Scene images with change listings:
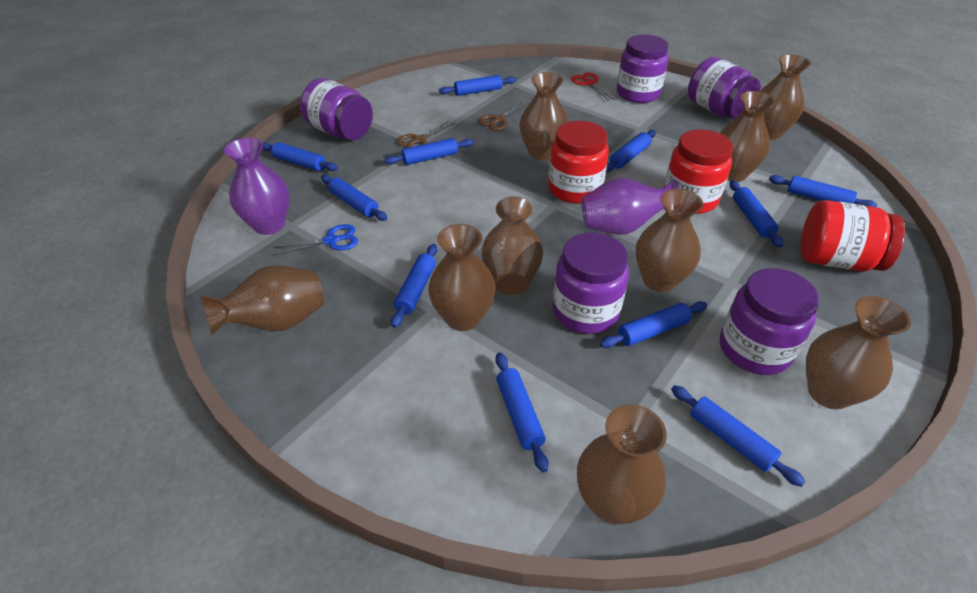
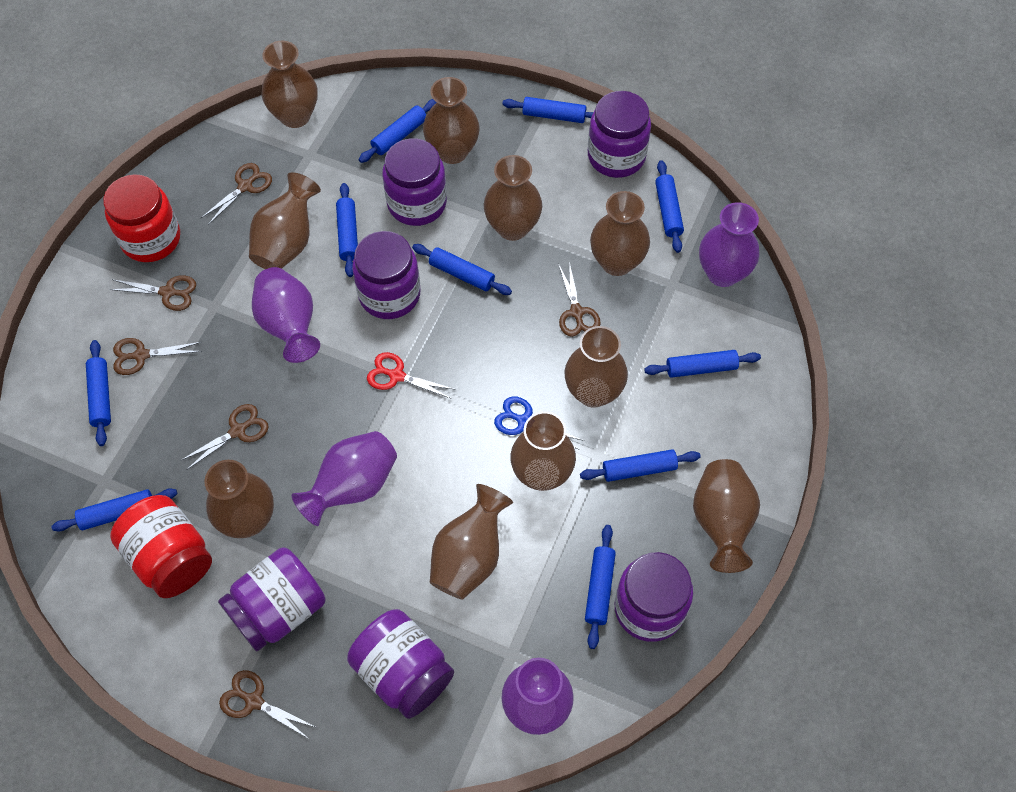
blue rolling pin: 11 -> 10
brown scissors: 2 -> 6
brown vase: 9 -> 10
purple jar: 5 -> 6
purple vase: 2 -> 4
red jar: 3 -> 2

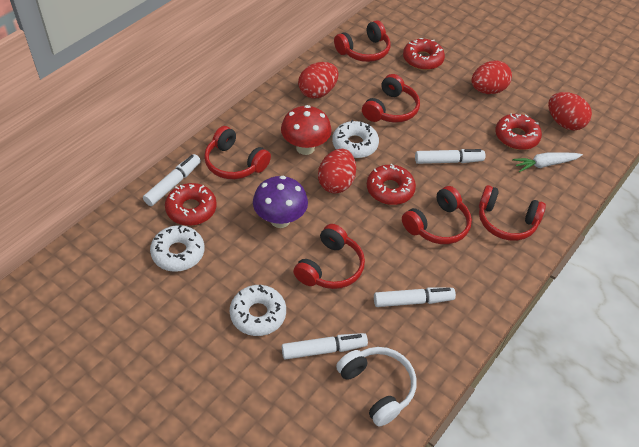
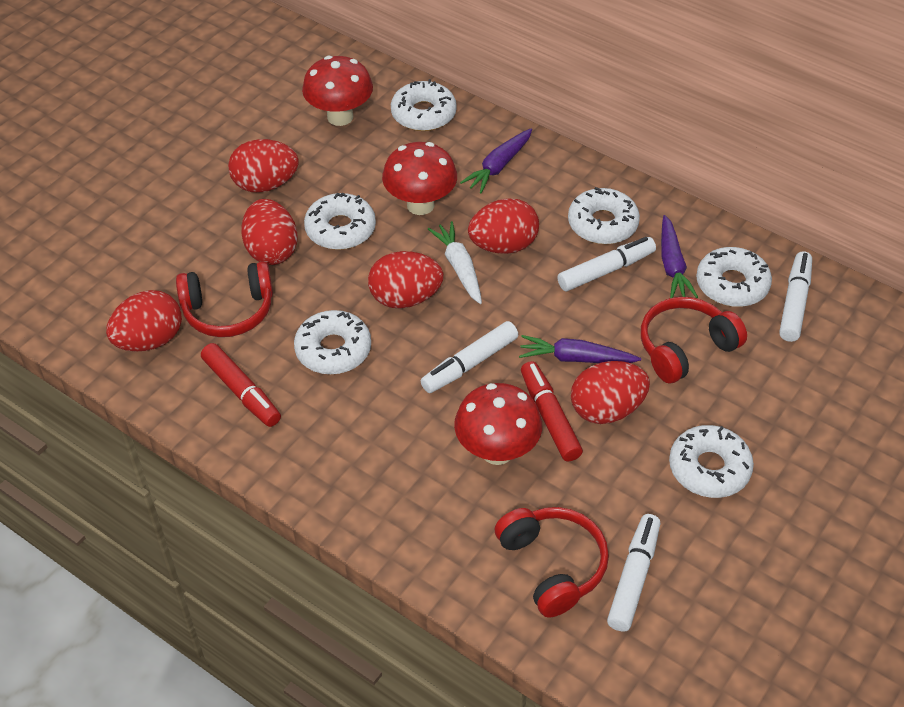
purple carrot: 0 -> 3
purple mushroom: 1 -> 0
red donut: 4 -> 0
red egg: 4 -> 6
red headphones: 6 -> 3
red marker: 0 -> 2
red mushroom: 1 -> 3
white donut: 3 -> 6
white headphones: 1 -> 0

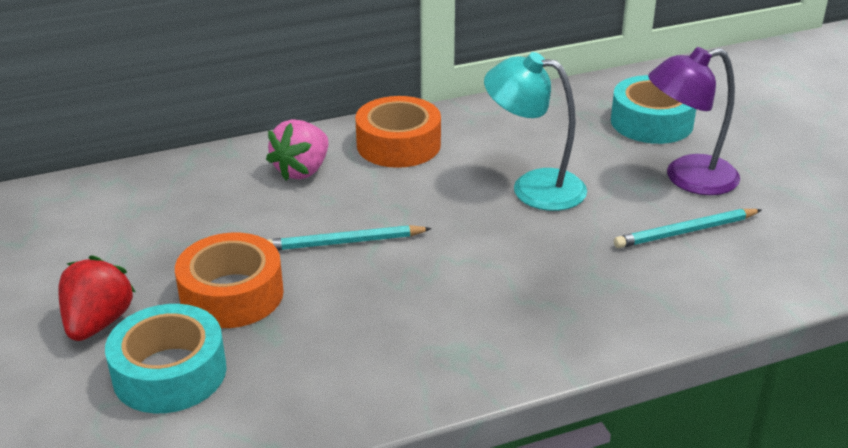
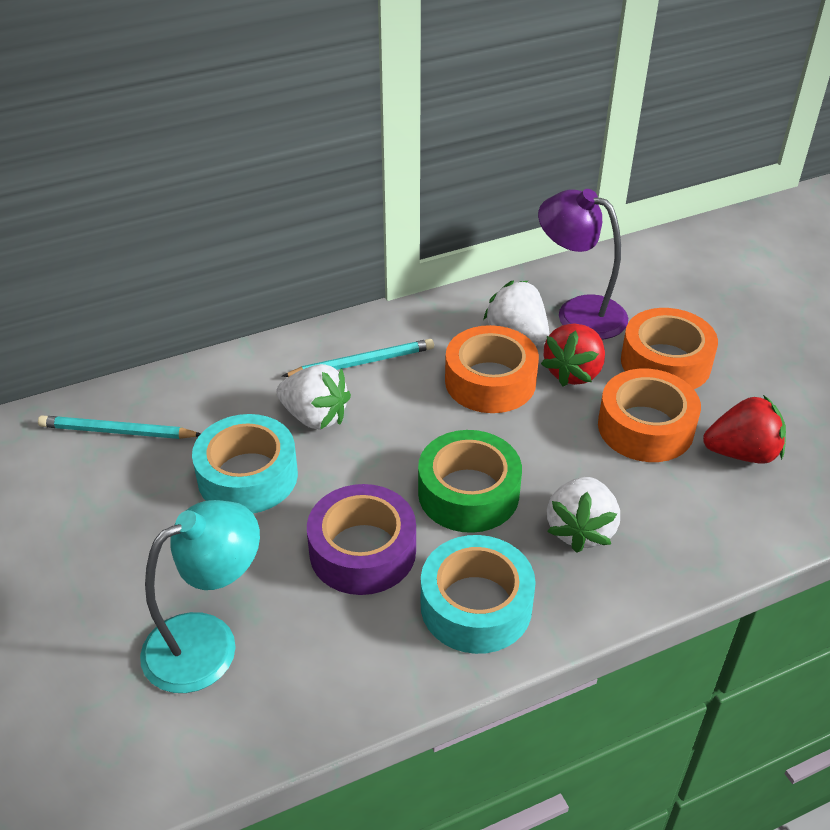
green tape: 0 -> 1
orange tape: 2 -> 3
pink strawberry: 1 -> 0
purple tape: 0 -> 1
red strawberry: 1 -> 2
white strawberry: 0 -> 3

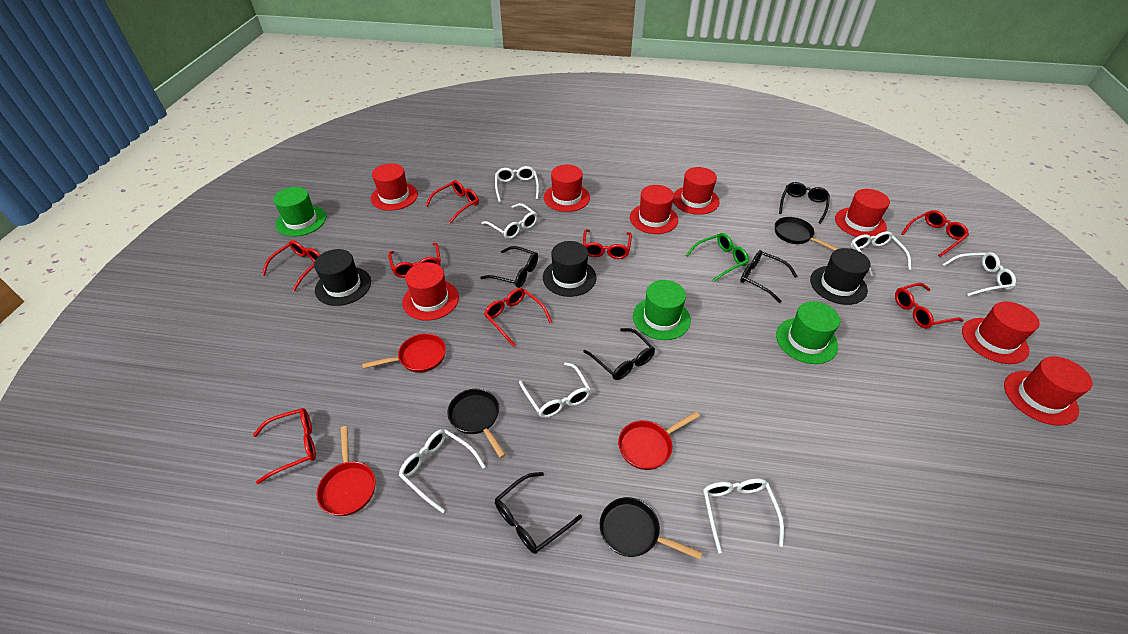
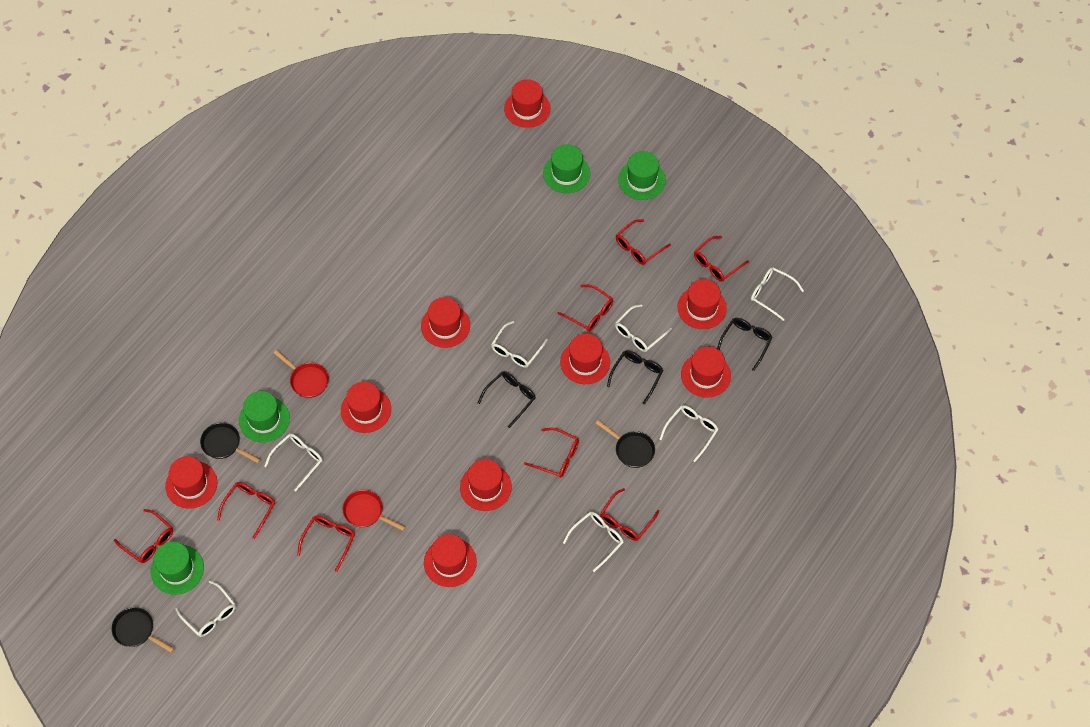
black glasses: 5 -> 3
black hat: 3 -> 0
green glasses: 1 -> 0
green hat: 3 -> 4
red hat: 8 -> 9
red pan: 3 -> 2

### DIRECTIONS
Only a number is wanted here: how many lines of the records above contain "purple".

### WRITTEN REPLY
5